### Exercise directions
Write the following entries out again exactly, skipping each image.

### Data records

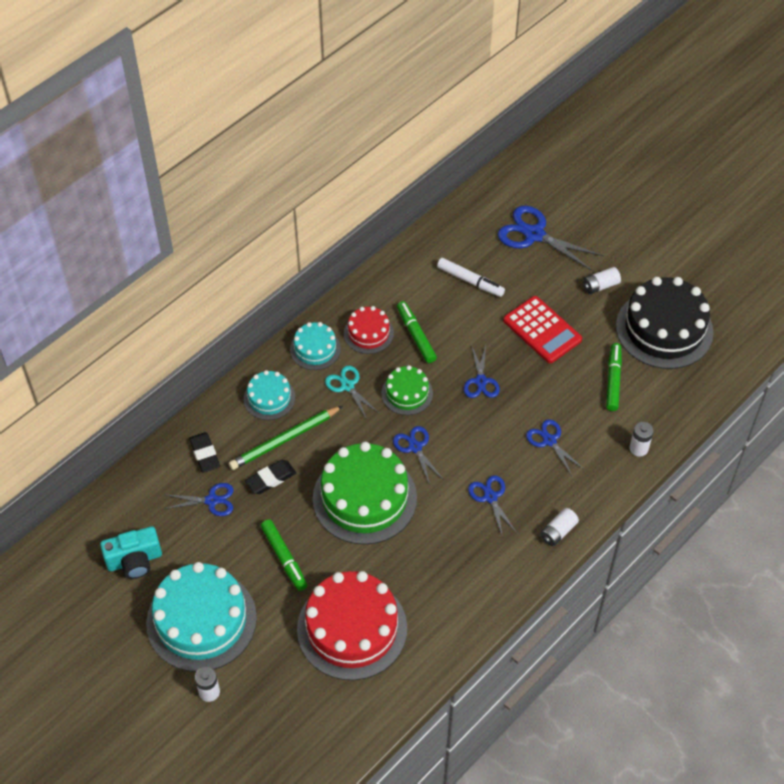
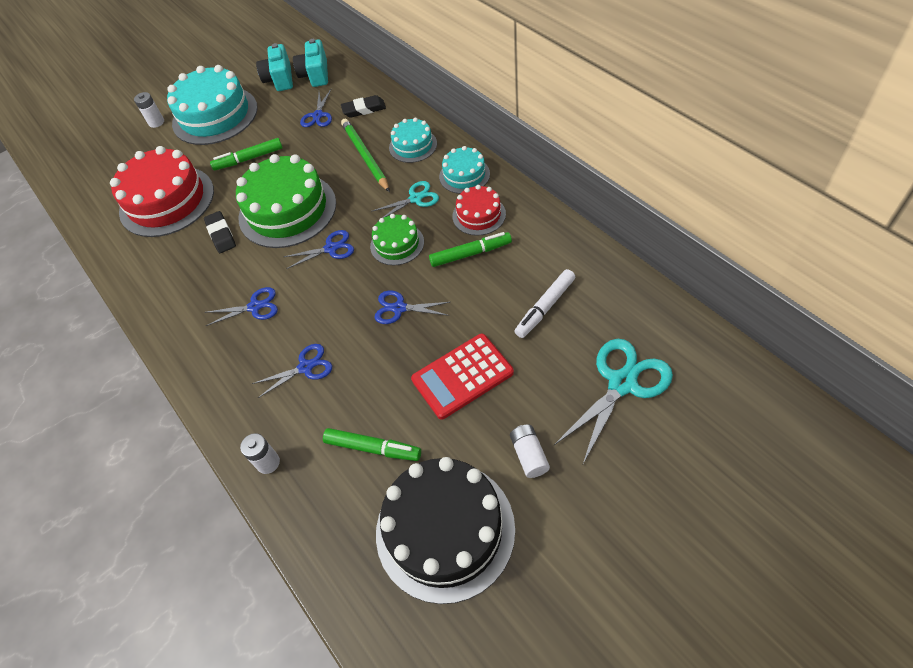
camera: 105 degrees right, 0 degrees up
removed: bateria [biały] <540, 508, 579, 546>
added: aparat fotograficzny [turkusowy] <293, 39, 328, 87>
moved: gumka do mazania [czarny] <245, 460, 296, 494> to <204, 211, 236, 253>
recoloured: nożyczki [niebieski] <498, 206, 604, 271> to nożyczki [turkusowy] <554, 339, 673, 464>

### Response
camera: 105 degrees right, 0 degrees up
removed: bateria [biały] <540, 508, 579, 546>
added: aparat fotograficzny [turkusowy] <293, 39, 328, 87>
moved: gumka do mazania [czarny] <245, 460, 296, 494> to <204, 211, 236, 253>
recoloured: nożyczki [niebieski] <498, 206, 604, 271> to nożyczki [turkusowy] <554, 339, 673, 464>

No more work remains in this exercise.